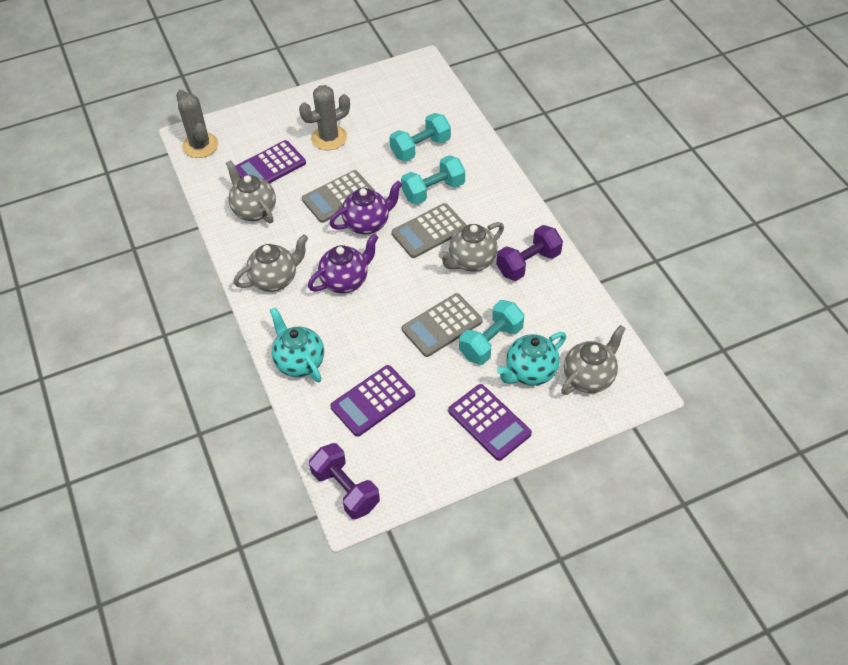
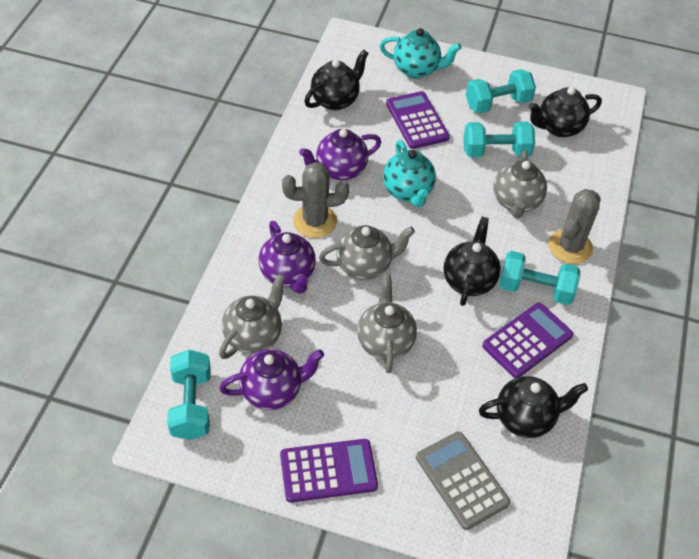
black teapot: 0 -> 4
grey calculator: 3 -> 1
purple dumbbell: 2 -> 0
purple teapot: 2 -> 3
turquoise dumbbell: 3 -> 4

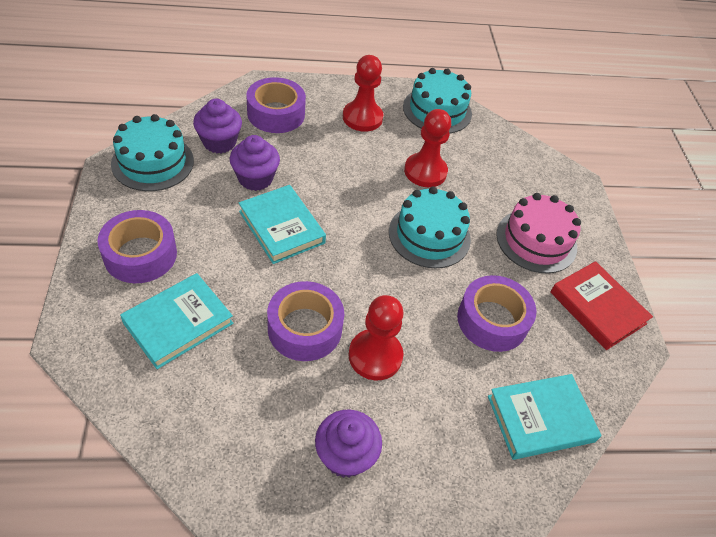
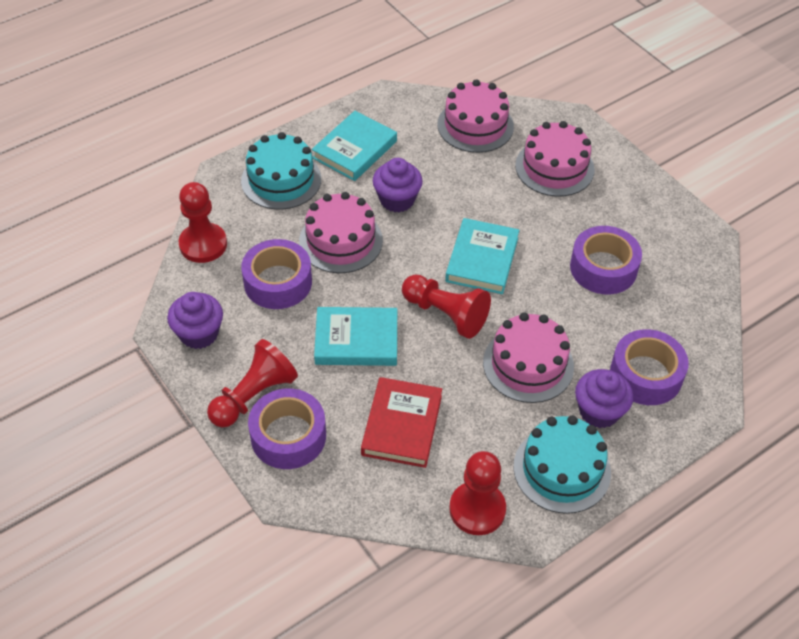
pink cake: 1 -> 4
red pawn: 3 -> 4
turquoise cake: 3 -> 2

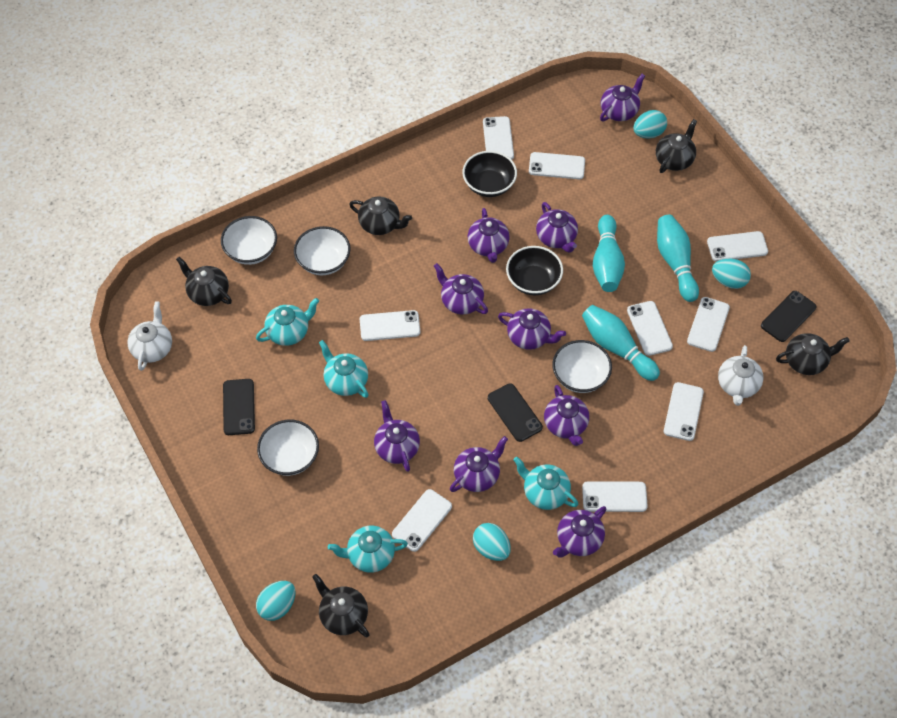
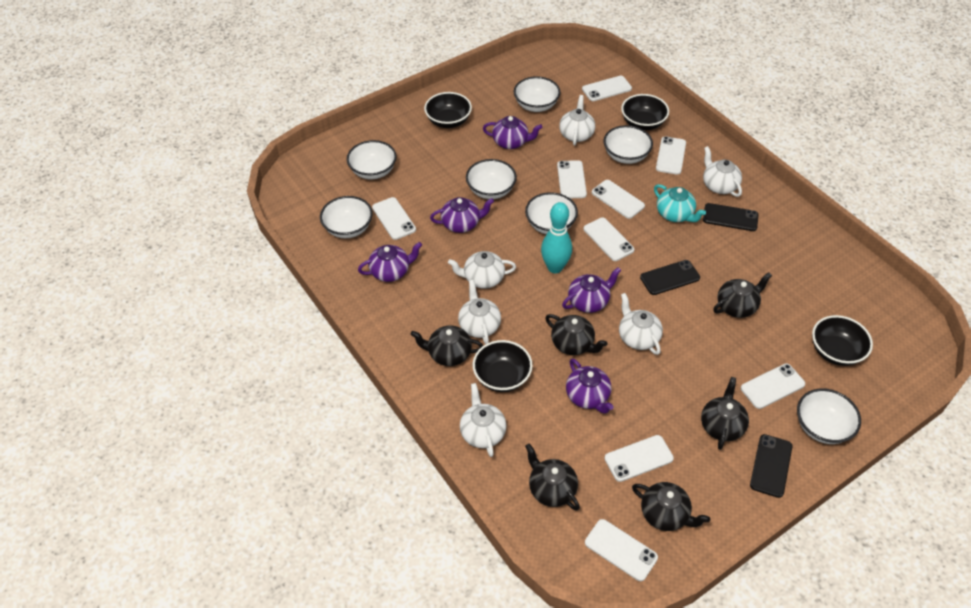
black bowl: 2 -> 4
black teapot: 5 -> 6
purple teapot: 9 -> 5
turquoise bowling pin: 3 -> 1
turquoise egg: 4 -> 0
turquoise teapot: 4 -> 1
white bowl: 4 -> 7
white teapot: 2 -> 6

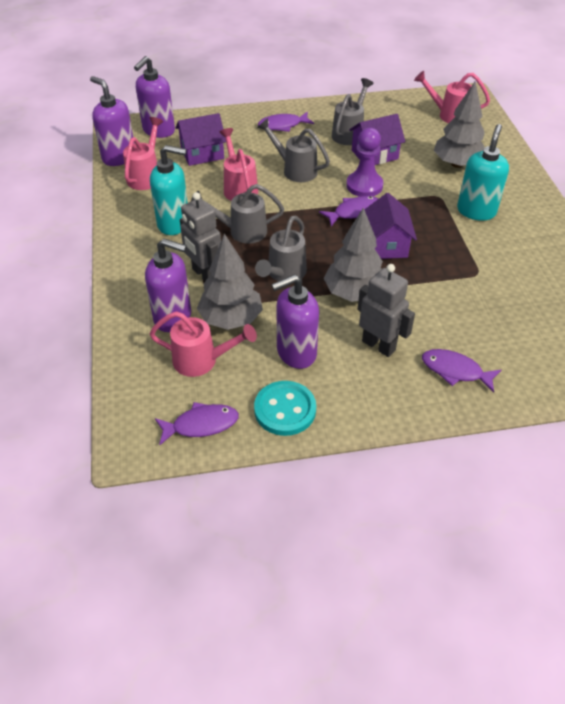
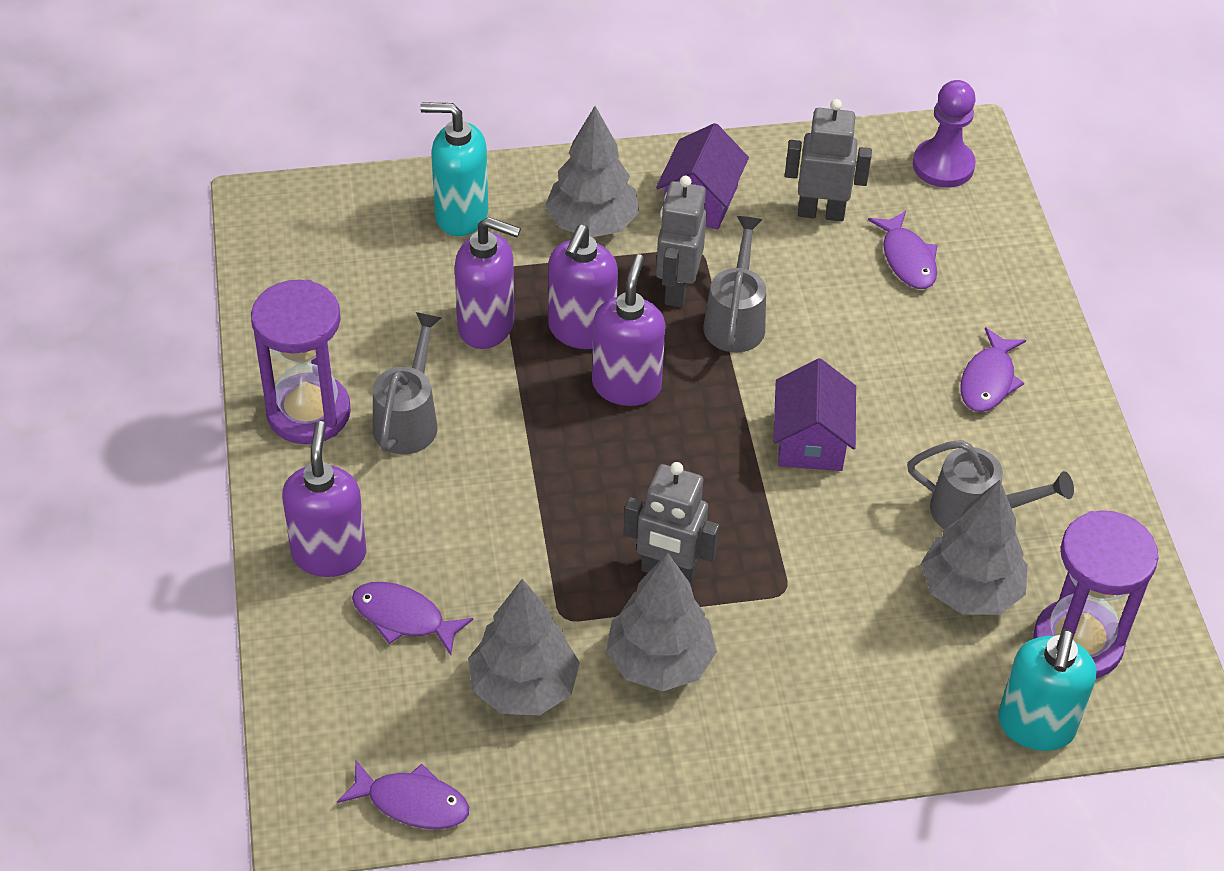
grey robot: 2 -> 3
grey tree: 3 -> 4
grey watering can: 4 -> 3
pink watering can: 4 -> 0
purple hourglass: 0 -> 2
purple house: 3 -> 2
turquoise button: 1 -> 0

**JOB**
The lines from the one containing "grey robot: 2 -> 3" to the final line of the listing above must be set down exactly, both included.

**COMPLETED EXERCISE**
grey robot: 2 -> 3
grey tree: 3 -> 4
grey watering can: 4 -> 3
pink watering can: 4 -> 0
purple hourglass: 0 -> 2
purple house: 3 -> 2
turquoise button: 1 -> 0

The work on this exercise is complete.